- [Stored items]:
· · ·

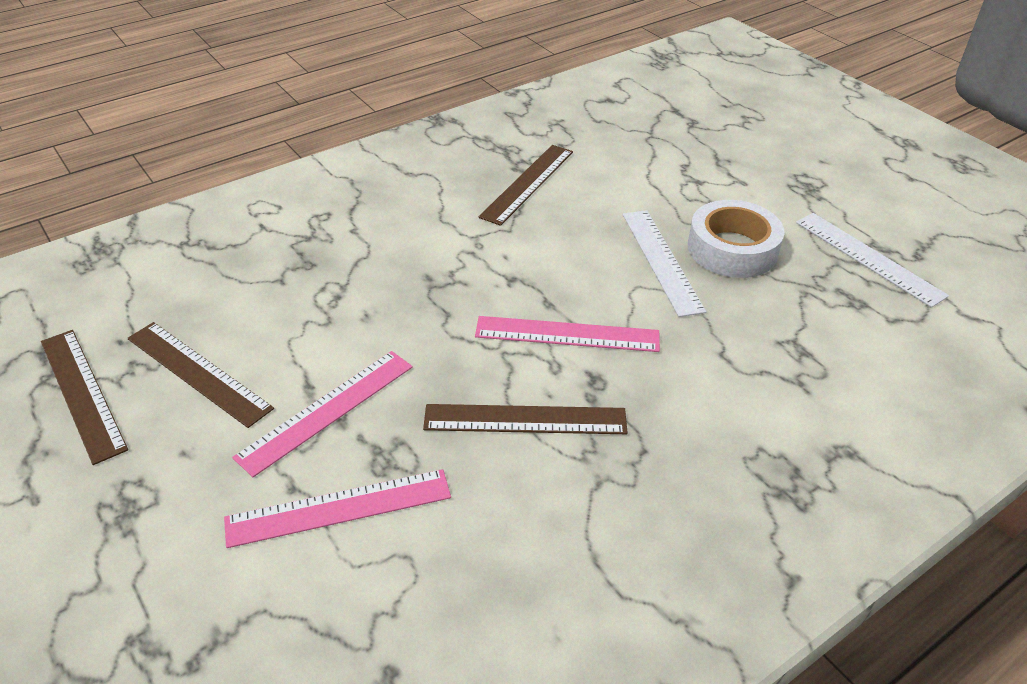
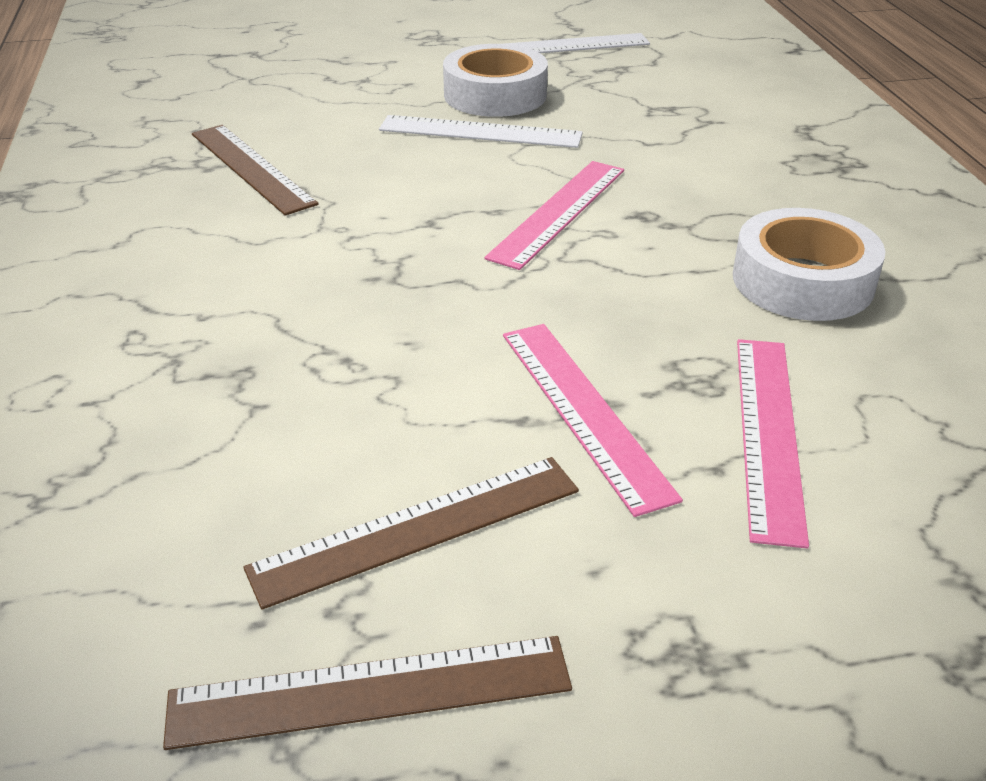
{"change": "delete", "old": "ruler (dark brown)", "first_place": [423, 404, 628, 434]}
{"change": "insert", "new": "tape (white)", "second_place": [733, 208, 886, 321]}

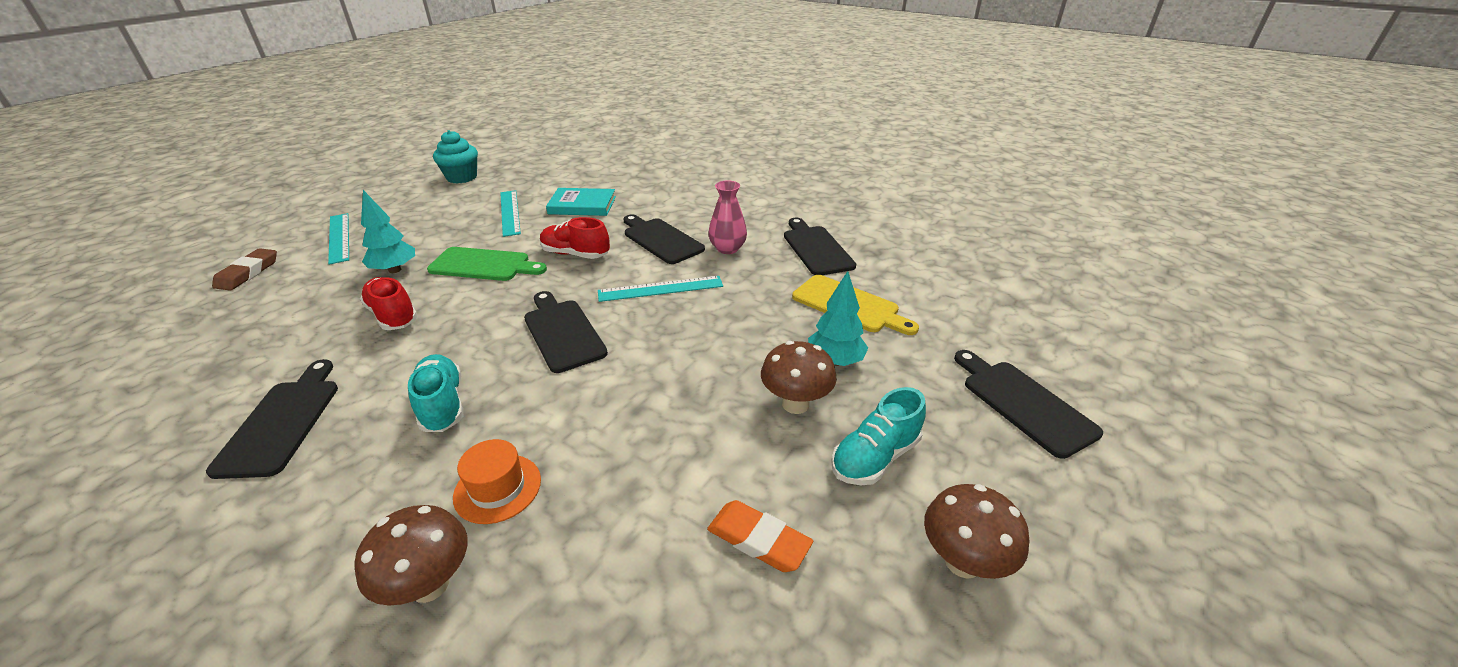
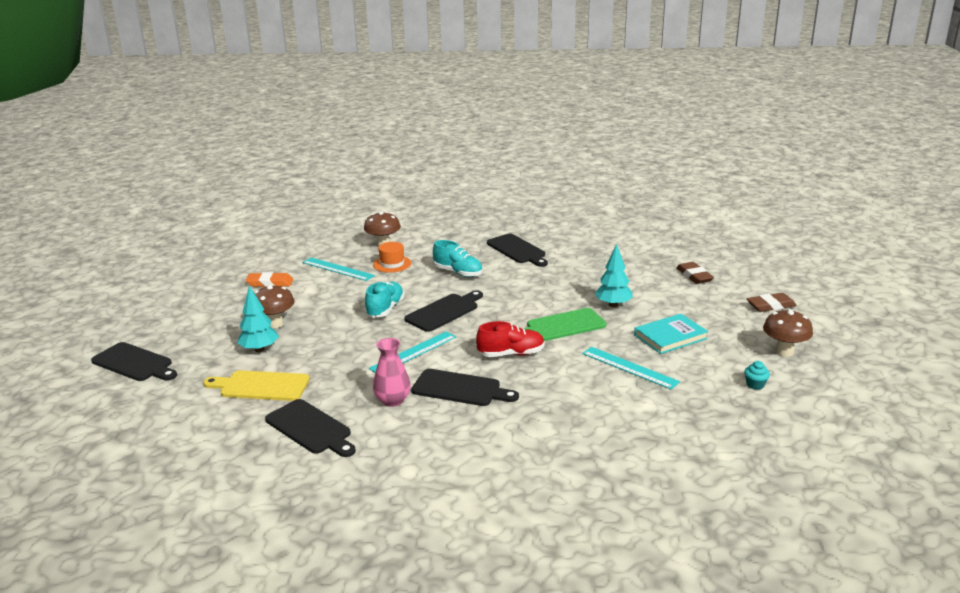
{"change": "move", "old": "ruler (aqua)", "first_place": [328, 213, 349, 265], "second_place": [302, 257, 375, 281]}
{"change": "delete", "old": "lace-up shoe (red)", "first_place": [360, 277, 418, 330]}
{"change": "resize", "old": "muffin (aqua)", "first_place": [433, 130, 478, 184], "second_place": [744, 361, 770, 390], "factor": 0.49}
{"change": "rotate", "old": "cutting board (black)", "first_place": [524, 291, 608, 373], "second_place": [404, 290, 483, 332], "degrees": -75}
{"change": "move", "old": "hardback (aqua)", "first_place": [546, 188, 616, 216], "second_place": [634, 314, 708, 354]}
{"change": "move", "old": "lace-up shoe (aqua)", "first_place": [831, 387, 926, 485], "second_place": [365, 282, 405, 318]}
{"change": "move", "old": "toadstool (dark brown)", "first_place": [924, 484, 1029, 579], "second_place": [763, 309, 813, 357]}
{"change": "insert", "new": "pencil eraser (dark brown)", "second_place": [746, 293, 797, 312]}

· · ·

- [TASK INSTRUCTIONS]:
Return the records word for word, leaving every picture out of the copy.

- [SOLVED PROBLEM]:
{"change": "delete", "old": "ruler (dark brown)", "first_place": [423, 404, 628, 434]}
{"change": "insert", "new": "tape (white)", "second_place": [733, 208, 886, 321]}

{"change": "move", "old": "ruler (aqua)", "first_place": [328, 213, 349, 265], "second_place": [302, 257, 375, 281]}
{"change": "delete", "old": "lace-up shoe (red)", "first_place": [360, 277, 418, 330]}
{"change": "resize", "old": "muffin (aqua)", "first_place": [433, 130, 478, 184], "second_place": [744, 361, 770, 390], "factor": 0.49}
{"change": "rotate", "old": "cutting board (black)", "first_place": [524, 291, 608, 373], "second_place": [404, 290, 483, 332], "degrees": -75}
{"change": "move", "old": "hardback (aqua)", "first_place": [546, 188, 616, 216], "second_place": [634, 314, 708, 354]}
{"change": "move", "old": "lace-up shoe (aqua)", "first_place": [831, 387, 926, 485], "second_place": [365, 282, 405, 318]}
{"change": "move", "old": "toadstool (dark brown)", "first_place": [924, 484, 1029, 579], "second_place": [763, 309, 813, 357]}
{"change": "insert", "new": "pencil eraser (dark brown)", "second_place": [746, 293, 797, 312]}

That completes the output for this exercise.